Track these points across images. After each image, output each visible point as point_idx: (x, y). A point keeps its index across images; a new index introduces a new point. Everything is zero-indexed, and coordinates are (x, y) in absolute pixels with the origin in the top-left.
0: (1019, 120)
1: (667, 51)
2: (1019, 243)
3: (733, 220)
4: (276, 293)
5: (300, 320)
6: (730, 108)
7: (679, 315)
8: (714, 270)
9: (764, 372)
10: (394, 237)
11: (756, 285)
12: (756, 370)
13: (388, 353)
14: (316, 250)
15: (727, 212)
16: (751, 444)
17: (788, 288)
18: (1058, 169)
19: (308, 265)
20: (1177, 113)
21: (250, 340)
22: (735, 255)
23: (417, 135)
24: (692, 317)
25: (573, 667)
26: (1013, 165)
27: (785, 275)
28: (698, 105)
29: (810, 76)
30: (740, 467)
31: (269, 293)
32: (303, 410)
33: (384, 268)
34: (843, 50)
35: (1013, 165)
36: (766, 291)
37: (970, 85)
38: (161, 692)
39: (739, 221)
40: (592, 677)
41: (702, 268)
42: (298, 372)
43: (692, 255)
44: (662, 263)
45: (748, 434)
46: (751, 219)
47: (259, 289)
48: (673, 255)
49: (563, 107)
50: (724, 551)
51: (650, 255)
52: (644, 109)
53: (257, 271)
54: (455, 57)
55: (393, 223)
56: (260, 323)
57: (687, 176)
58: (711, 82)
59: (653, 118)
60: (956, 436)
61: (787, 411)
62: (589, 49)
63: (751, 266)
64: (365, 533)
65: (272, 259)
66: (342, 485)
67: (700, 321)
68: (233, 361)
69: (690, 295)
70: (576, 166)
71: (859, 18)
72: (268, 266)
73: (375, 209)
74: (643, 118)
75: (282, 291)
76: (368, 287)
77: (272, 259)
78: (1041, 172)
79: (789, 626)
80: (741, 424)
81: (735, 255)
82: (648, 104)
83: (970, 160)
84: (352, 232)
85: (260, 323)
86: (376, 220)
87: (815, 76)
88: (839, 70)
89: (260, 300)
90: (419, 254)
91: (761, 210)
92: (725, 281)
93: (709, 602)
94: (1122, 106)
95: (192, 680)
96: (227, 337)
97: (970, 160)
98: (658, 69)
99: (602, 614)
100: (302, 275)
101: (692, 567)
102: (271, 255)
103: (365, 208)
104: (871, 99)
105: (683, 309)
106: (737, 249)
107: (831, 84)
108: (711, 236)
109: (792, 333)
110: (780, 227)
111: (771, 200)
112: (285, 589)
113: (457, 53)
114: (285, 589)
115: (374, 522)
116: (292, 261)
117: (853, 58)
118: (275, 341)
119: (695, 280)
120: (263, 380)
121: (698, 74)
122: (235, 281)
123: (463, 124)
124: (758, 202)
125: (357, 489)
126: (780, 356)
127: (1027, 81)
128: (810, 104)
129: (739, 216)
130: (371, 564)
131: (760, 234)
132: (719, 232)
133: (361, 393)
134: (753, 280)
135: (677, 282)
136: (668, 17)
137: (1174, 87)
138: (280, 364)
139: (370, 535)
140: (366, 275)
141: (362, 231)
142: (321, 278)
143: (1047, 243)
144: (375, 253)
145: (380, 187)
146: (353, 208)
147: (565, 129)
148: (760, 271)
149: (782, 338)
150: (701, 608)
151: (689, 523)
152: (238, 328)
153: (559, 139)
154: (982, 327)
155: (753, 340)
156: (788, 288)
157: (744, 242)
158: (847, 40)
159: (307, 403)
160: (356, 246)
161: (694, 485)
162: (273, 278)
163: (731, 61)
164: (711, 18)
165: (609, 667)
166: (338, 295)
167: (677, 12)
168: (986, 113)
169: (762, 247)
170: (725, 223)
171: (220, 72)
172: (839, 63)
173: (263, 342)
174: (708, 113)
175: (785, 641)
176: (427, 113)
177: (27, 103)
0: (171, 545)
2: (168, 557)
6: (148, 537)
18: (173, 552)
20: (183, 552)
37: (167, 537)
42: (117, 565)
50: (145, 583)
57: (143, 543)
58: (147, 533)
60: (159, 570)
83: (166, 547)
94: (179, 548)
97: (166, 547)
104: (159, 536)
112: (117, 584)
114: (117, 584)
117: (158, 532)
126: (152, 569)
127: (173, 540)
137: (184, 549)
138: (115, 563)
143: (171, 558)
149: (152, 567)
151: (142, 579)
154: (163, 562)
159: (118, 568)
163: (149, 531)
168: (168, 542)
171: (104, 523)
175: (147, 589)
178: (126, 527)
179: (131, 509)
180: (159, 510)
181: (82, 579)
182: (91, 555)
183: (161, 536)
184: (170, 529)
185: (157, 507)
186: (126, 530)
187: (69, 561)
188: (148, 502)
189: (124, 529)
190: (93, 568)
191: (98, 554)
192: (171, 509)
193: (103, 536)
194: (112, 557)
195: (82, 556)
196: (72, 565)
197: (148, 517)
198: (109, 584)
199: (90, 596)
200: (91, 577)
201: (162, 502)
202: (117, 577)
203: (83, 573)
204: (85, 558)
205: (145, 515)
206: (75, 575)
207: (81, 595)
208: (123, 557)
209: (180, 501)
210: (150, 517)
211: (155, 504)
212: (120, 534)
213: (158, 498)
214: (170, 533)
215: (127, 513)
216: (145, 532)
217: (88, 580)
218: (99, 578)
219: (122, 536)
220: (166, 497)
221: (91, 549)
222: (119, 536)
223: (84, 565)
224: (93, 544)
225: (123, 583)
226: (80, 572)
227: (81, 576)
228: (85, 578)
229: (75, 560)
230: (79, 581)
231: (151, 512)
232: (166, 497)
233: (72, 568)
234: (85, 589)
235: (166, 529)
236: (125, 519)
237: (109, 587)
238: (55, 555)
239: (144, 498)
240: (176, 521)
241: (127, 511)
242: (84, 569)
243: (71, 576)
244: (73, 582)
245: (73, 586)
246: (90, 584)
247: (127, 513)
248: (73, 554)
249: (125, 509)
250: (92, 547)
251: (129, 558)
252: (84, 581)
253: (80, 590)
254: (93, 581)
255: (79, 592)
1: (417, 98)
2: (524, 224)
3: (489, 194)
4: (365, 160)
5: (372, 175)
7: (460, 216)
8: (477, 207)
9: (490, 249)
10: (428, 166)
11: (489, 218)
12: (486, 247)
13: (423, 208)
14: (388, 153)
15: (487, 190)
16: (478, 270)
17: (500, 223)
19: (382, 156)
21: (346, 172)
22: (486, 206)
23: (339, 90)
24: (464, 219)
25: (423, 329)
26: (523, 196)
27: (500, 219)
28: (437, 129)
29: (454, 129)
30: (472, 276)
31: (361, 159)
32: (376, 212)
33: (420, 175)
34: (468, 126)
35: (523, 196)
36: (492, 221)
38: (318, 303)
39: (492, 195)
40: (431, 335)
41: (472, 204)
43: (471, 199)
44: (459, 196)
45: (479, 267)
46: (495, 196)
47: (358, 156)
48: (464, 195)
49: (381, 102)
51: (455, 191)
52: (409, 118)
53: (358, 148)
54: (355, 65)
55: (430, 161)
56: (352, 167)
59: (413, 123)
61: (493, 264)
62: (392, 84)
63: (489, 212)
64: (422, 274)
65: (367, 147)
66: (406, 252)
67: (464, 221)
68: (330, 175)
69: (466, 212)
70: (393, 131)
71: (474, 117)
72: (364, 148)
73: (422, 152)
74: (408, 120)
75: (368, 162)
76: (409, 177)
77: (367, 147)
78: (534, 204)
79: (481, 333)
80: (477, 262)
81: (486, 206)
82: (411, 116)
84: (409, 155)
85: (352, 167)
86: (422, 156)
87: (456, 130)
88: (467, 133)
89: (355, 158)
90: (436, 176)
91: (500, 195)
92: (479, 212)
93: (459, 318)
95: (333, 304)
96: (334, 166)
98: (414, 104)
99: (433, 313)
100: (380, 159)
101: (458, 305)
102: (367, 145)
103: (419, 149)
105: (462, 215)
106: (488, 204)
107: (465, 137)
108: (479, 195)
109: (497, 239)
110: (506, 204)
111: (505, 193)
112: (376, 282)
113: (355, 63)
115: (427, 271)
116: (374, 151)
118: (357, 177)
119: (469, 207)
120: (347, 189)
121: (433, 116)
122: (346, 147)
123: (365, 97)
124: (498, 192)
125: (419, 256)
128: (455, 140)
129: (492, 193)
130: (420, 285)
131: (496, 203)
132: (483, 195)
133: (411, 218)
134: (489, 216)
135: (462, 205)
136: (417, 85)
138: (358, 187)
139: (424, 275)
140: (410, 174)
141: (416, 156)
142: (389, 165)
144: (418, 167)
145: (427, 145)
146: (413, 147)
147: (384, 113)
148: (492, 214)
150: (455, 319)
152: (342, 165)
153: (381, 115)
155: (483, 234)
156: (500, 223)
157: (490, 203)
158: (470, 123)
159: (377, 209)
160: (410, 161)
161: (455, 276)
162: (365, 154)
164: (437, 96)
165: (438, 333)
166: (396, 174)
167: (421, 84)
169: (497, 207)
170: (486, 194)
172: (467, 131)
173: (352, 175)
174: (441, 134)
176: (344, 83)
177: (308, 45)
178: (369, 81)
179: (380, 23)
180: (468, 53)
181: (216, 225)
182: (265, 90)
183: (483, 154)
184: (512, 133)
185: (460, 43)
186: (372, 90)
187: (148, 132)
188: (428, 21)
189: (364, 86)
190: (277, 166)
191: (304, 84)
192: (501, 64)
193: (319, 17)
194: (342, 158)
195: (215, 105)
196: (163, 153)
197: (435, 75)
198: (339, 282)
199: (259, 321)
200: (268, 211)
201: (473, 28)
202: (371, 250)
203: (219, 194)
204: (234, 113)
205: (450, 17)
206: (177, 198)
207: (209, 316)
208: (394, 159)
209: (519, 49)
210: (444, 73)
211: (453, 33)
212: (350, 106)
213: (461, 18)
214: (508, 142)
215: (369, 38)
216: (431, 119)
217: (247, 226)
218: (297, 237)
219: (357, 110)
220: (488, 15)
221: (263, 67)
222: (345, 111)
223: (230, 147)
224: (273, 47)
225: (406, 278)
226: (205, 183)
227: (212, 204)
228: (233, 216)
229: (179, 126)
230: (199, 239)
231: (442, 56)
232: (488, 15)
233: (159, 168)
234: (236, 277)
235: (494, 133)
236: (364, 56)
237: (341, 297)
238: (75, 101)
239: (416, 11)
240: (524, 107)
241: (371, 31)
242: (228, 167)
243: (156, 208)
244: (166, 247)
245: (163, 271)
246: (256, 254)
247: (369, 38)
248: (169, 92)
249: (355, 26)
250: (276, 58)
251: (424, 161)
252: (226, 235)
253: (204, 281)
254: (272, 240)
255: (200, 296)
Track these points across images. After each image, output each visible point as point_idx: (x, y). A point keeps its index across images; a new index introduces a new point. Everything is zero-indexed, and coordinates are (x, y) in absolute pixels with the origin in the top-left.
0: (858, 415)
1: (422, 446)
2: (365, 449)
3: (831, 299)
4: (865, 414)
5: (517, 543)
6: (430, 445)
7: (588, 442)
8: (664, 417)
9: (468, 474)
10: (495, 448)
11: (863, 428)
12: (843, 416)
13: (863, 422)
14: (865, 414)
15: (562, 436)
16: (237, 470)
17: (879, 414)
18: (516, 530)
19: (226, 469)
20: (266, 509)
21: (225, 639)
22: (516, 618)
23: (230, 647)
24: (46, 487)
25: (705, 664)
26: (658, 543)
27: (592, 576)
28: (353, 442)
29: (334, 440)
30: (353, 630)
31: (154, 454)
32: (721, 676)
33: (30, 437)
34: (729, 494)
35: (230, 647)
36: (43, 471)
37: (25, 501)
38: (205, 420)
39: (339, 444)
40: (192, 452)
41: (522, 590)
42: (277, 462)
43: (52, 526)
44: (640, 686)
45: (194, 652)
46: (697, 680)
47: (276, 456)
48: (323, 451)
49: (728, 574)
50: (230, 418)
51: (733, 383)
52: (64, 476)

....

- [Problem details]
Write out the data from its first line down through the line that contains "73: (375, 209)", both included, with every line unchanged.

- [Response]
Track these points across images. After each image, output each visible point as point_idx: (x, y). A point keeps its index across images; a new index introduces a new point. Everything is zero-indexed, and coordinates are (x, y) in absolute pixels with the origin in the top-left.
0: (1019, 120)
1: (667, 51)
2: (1019, 243)
3: (733, 220)
4: (276, 293)
5: (300, 320)
6: (730, 108)
7: (679, 315)
8: (714, 270)
9: (764, 372)
10: (394, 237)
11: (756, 285)
12: (756, 370)
13: (388, 353)
14: (316, 250)
15: (727, 212)
16: (751, 444)
17: (788, 288)
18: (1058, 169)
19: (308, 265)
20: (1177, 113)
21: (250, 340)
22: (735, 255)
23: (417, 135)
24: (692, 317)
25: (573, 667)
26: (1013, 165)
27: (785, 275)
28: (698, 105)
29: (810, 76)
30: (740, 467)
31: (269, 293)
32: (303, 410)
33: (384, 268)
34: (843, 50)
35: (1013, 165)
36: (766, 291)
37: (970, 85)
38: (161, 692)
39: (739, 221)
40: (592, 677)
41: (702, 268)
42: (298, 372)
43: (692, 255)
44: (662, 263)
45: (748, 434)
46: (751, 219)
47: (259, 289)
48: (673, 255)
49: (563, 107)
50: (724, 551)
51: (650, 255)
52: (644, 109)
53: (257, 271)
54: (455, 57)
55: (393, 223)
56: (260, 323)
57: (687, 176)
58: (711, 82)
59: (653, 118)
60: (956, 436)
61: (787, 411)
62: (589, 49)
63: (751, 266)
64: (365, 533)
65: (272, 259)
66: (342, 485)
67: (700, 321)
68: (233, 361)
69: (690, 295)
70: (576, 166)
71: (859, 18)
72: (268, 266)
73: (375, 209)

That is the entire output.